------ Entries provided ------

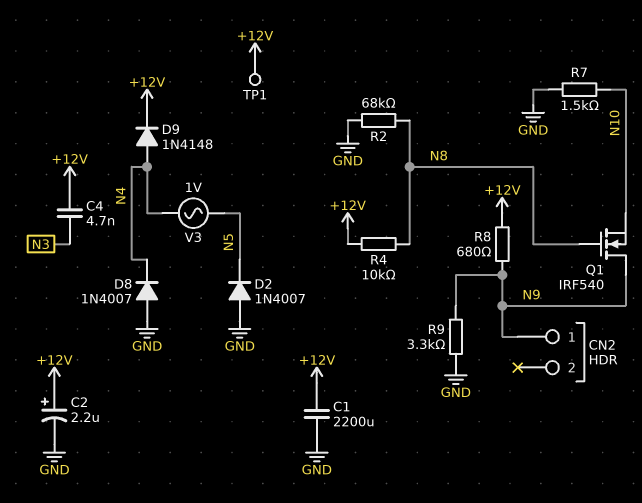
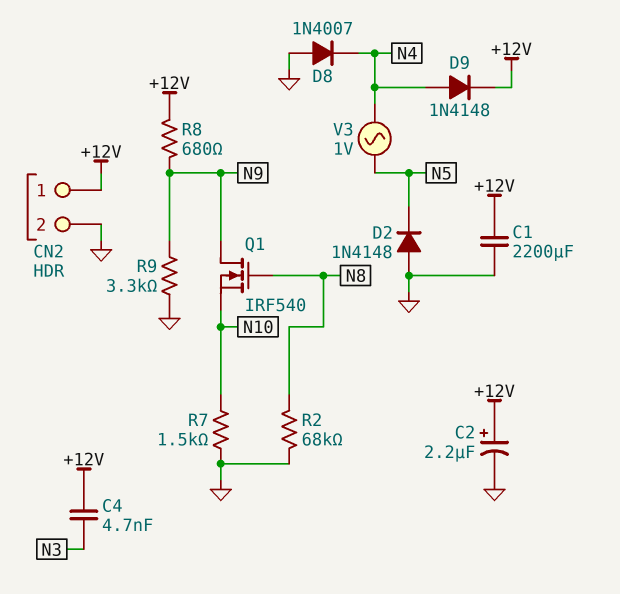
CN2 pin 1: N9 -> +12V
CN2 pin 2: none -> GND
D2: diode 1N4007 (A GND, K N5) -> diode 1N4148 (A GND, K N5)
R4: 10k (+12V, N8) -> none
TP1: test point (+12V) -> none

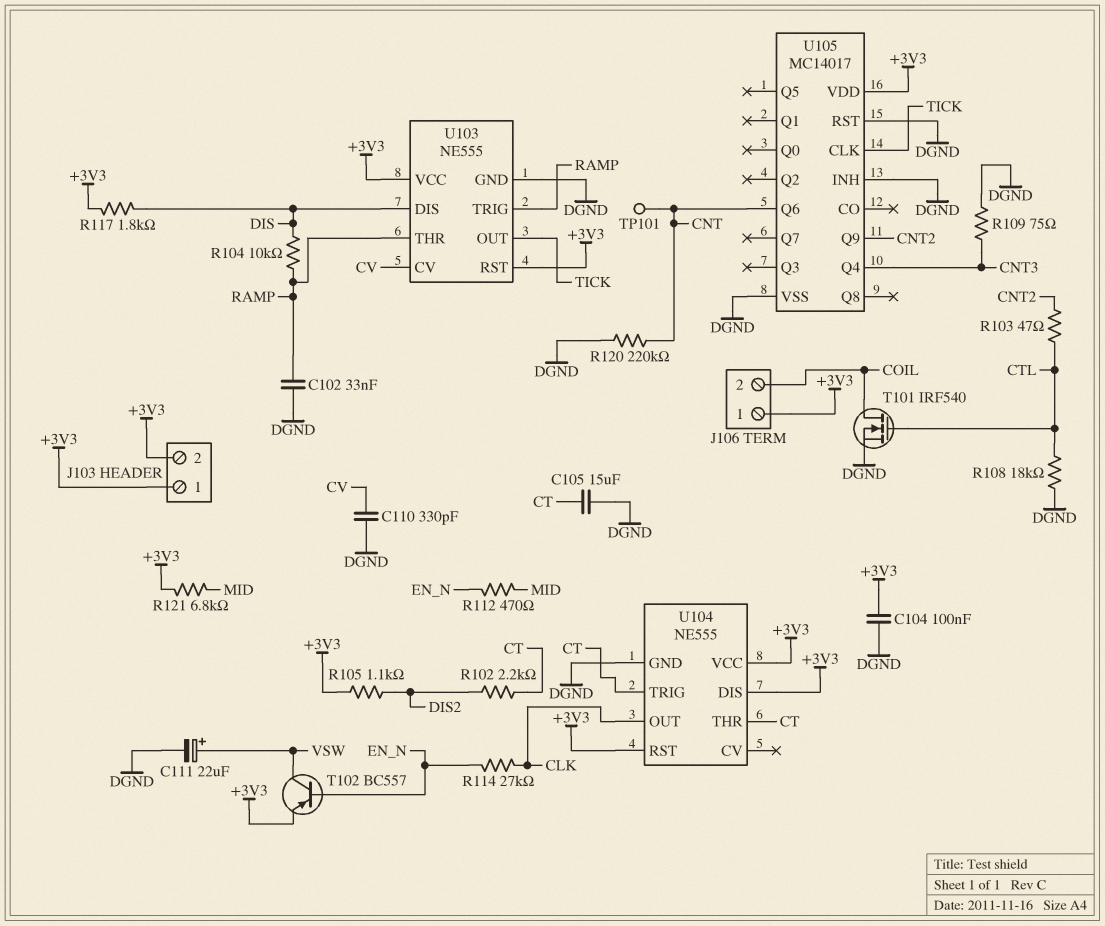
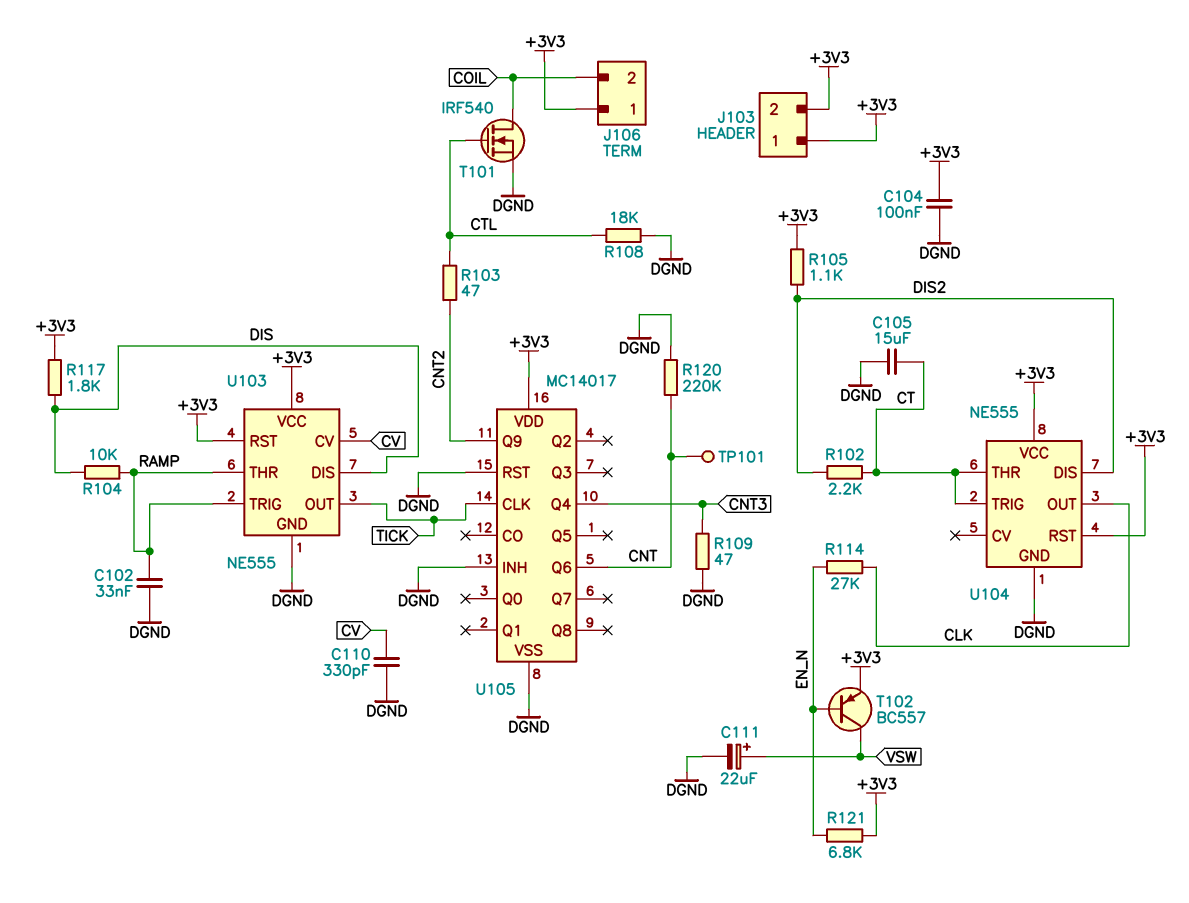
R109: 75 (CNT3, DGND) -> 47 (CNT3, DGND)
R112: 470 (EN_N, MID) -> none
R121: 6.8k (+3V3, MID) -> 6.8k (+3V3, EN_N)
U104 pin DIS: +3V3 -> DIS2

------

### Task to carry out
Going from the line holding "D2: diode 1N4007" to the last line of the data above, reproduce every line exactly, both included, with the pictures omitted.

### Answer box
D2: diode 1N4007 (A GND, K N5) -> diode 1N4148 (A GND, K N5)
R4: 10k (+12V, N8) -> none
TP1: test point (+12V) -> none

R109: 75 (CNT3, DGND) -> 47 (CNT3, DGND)
R112: 470 (EN_N, MID) -> none
R121: 6.8k (+3V3, MID) -> 6.8k (+3V3, EN_N)
U104 pin DIS: +3V3 -> DIS2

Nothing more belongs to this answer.